Records supplied START
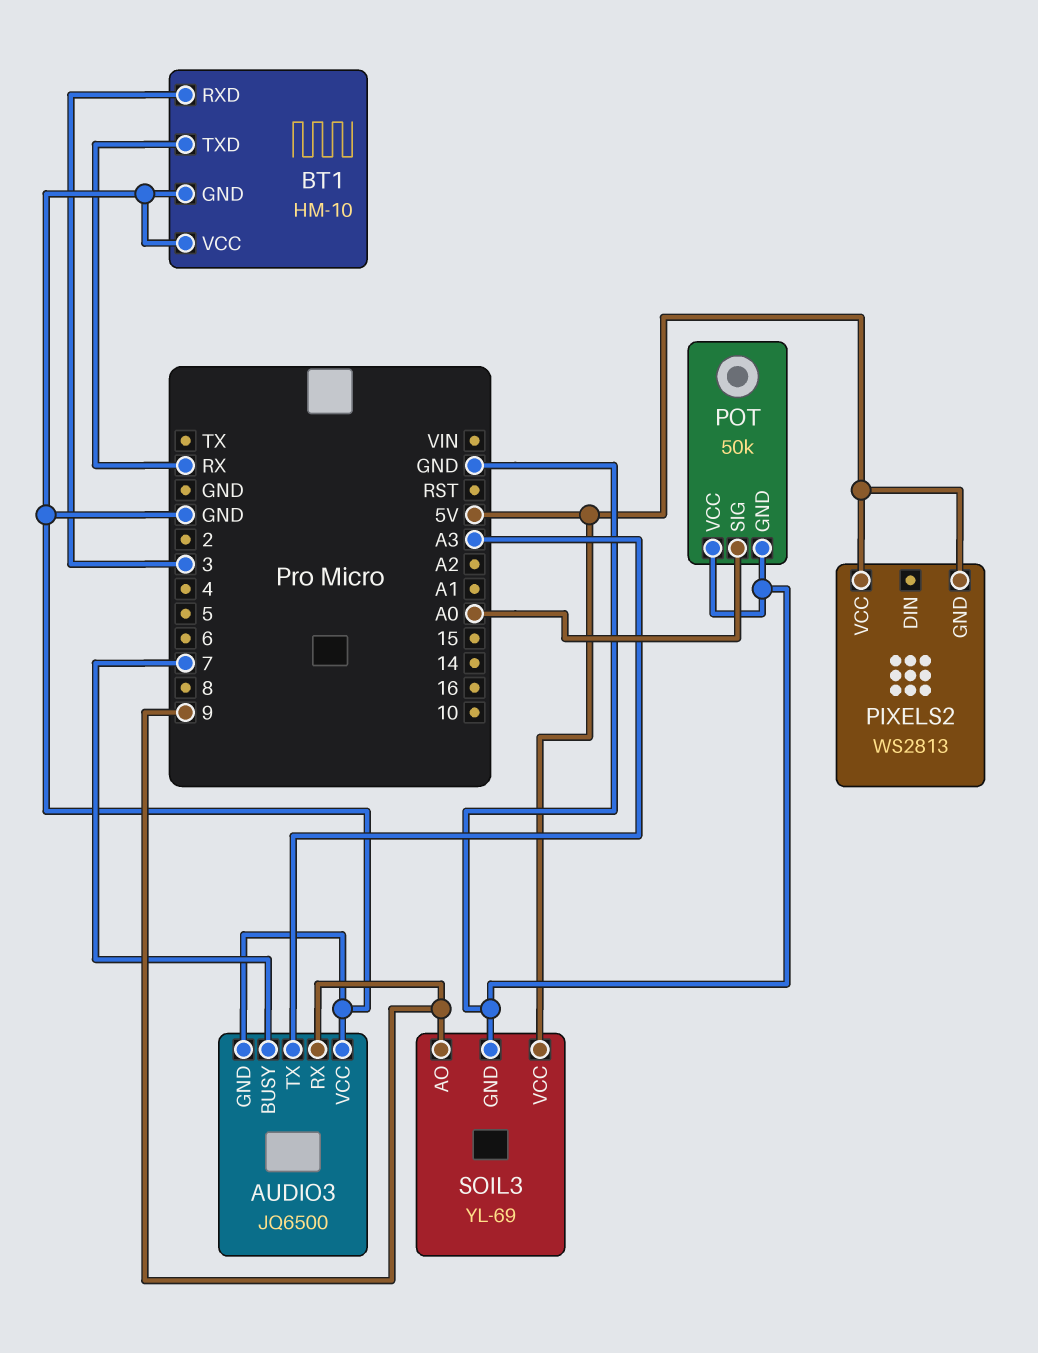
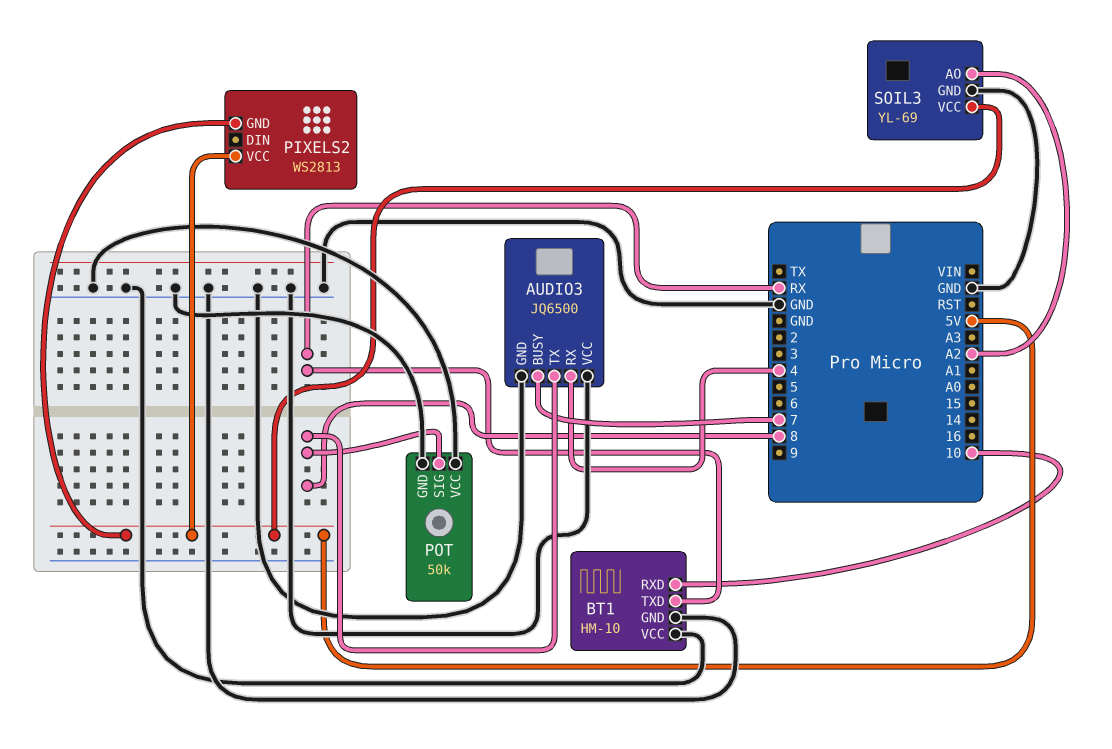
AUDIO3 pin RX: 9 -> 4
AUDIO3 pin TX: A3 -> 8
BT1 pin RXD: 3 -> 10
POT pin SIG: A0 -> 8
SOIL3 pin AO: 9 -> A2

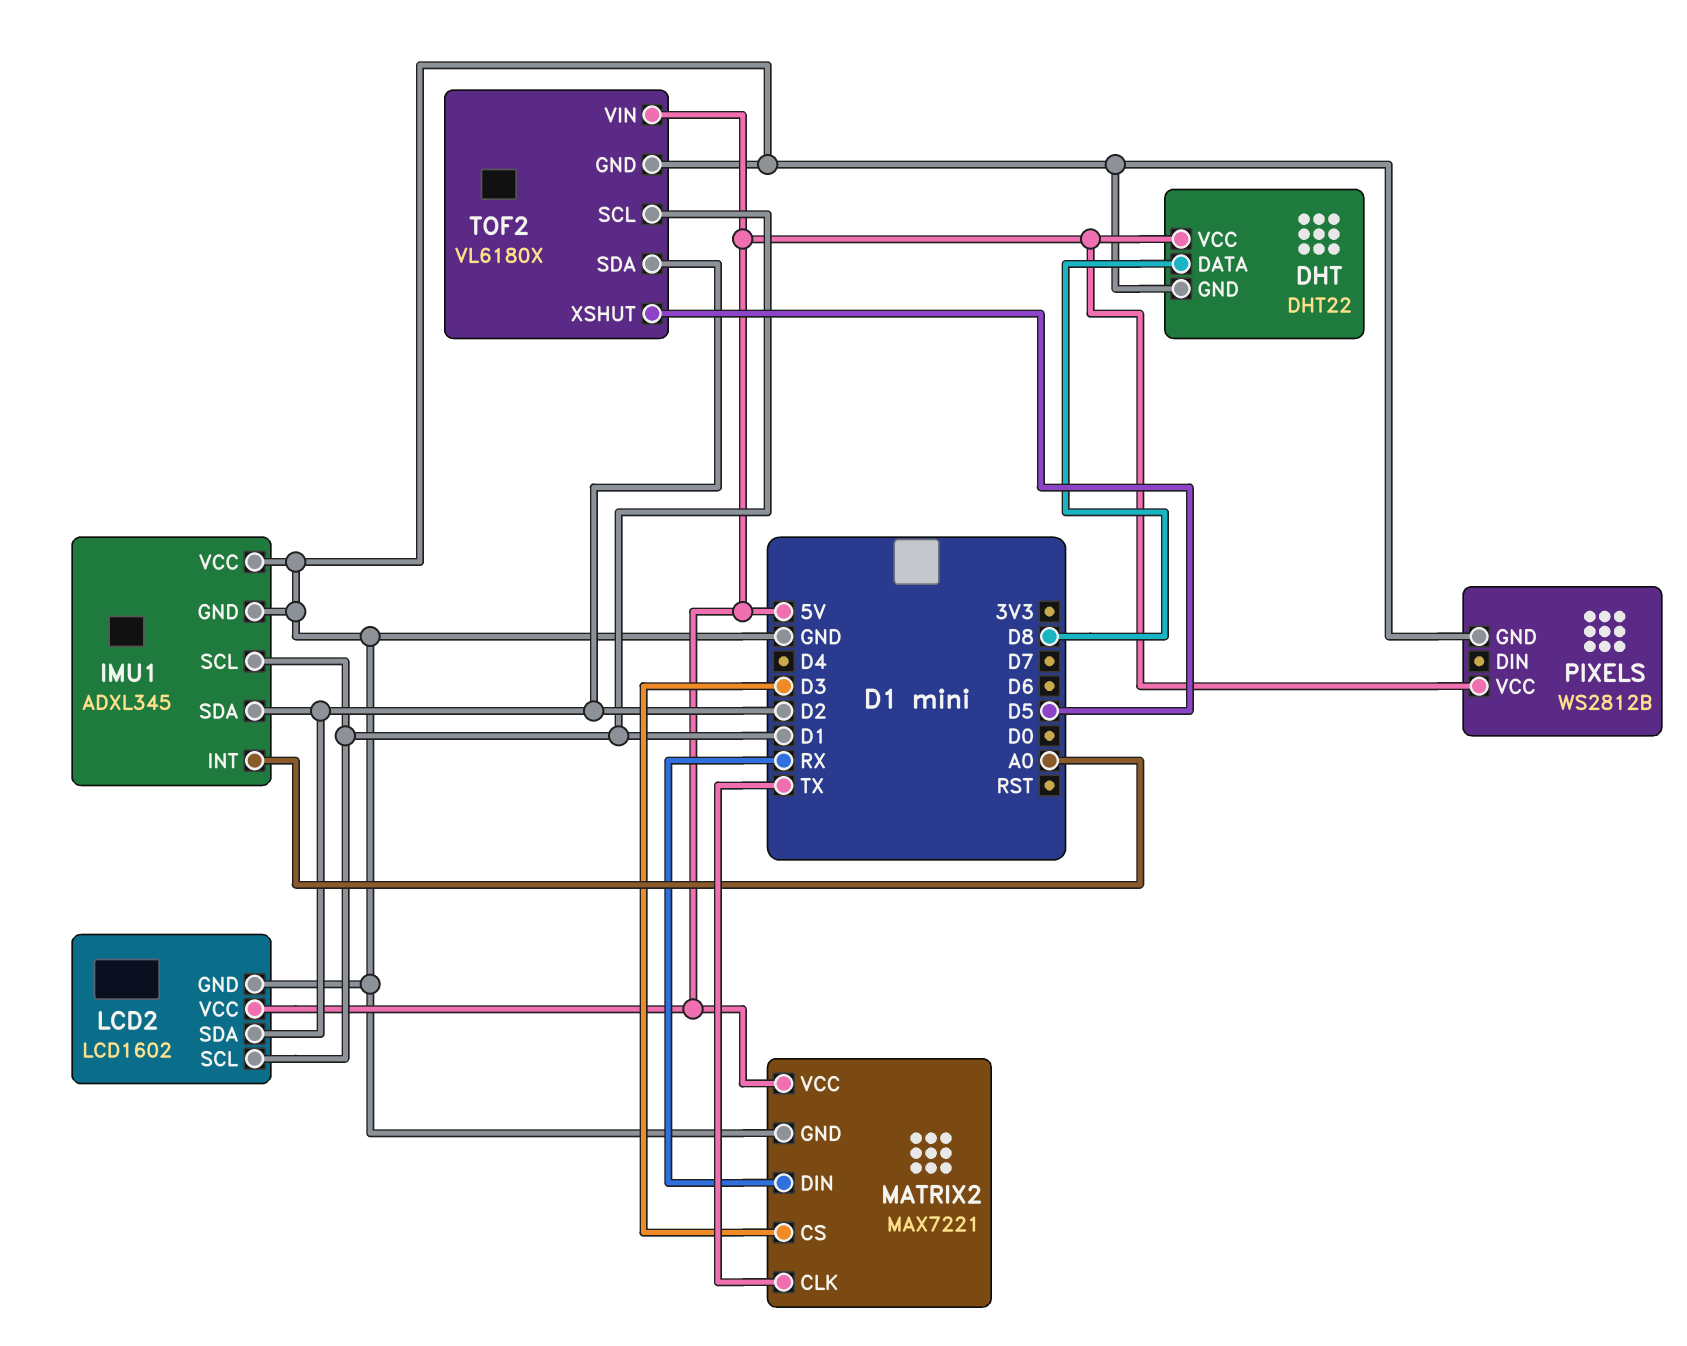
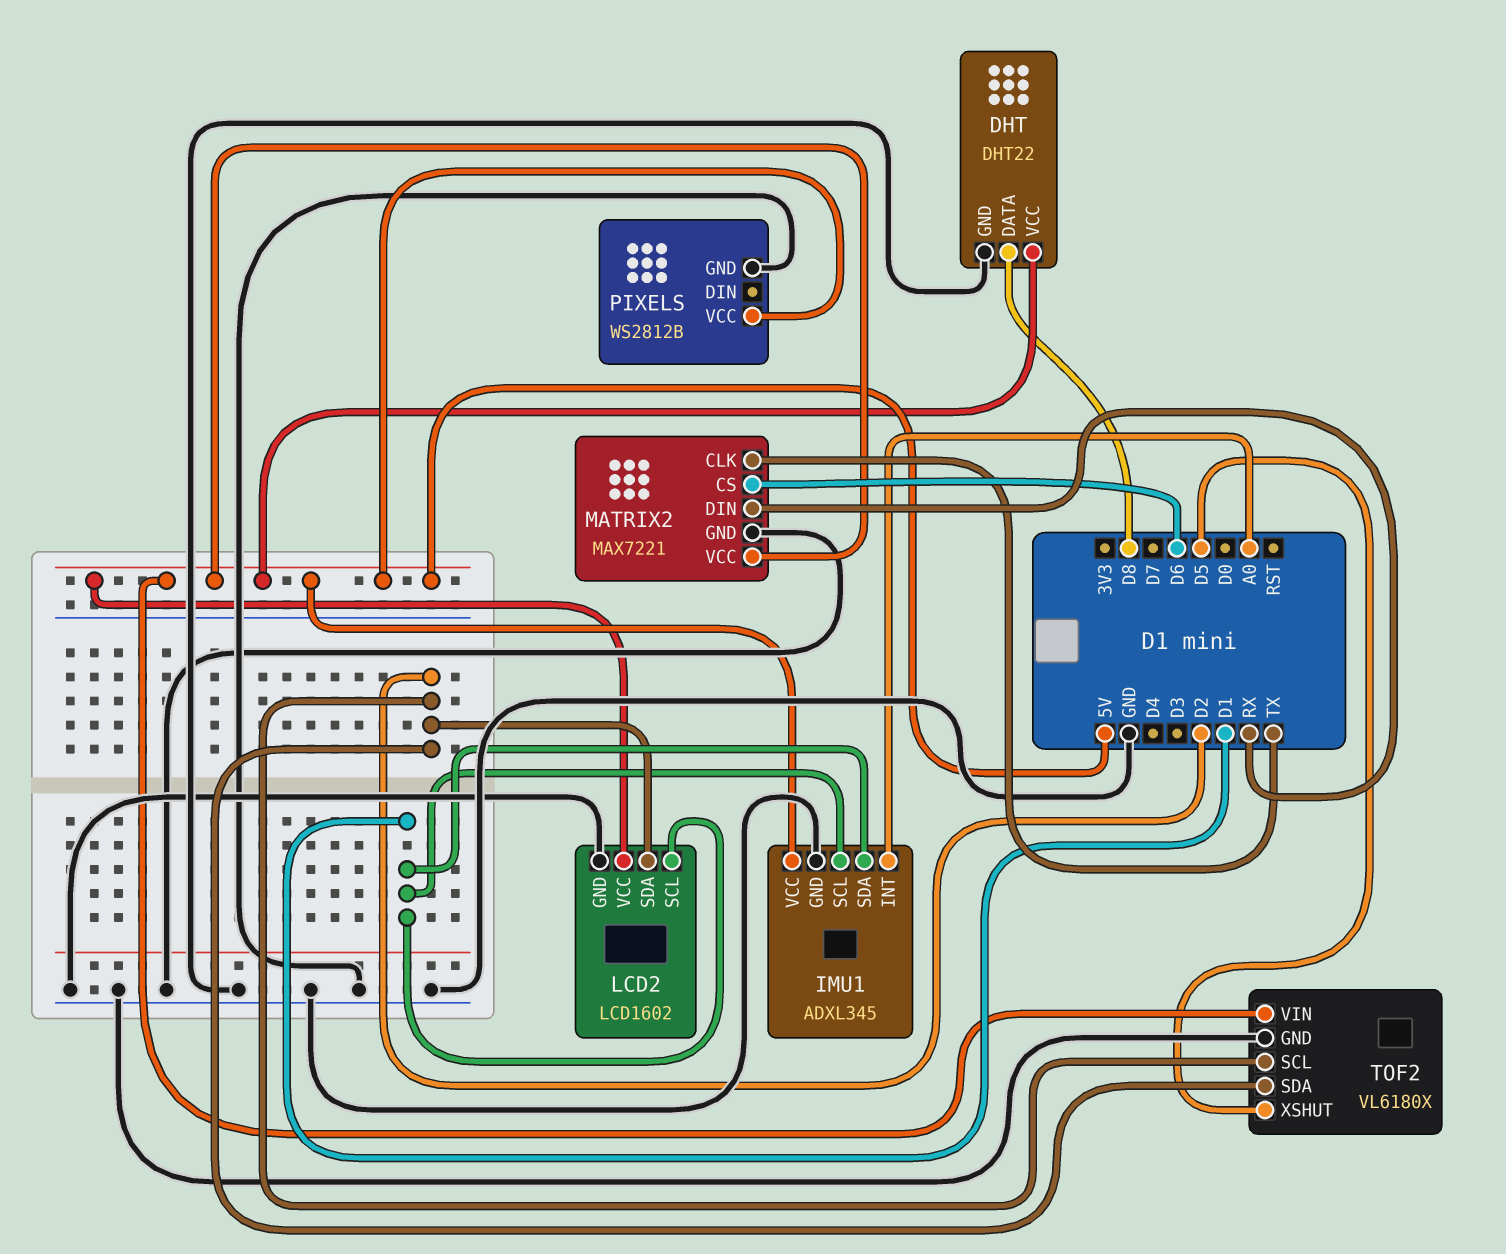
IMU1 pin SDA: D2 -> D1
IMU1 pin VCC: GND -> 5V
MATRIX2 pin CS: D3 -> D6
TOF2 pin SCL: D1 -> D2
Records supplied END
An exact copy of the lines from the one with "BT1 pin RXD: 3 -> 10" through the end of the entries above, both included, is the whole answer. It contains no pictures.

BT1 pin RXD: 3 -> 10
POT pin SIG: A0 -> 8
SOIL3 pin AO: 9 -> A2

IMU1 pin SDA: D2 -> D1
IMU1 pin VCC: GND -> 5V
MATRIX2 pin CS: D3 -> D6
TOF2 pin SCL: D1 -> D2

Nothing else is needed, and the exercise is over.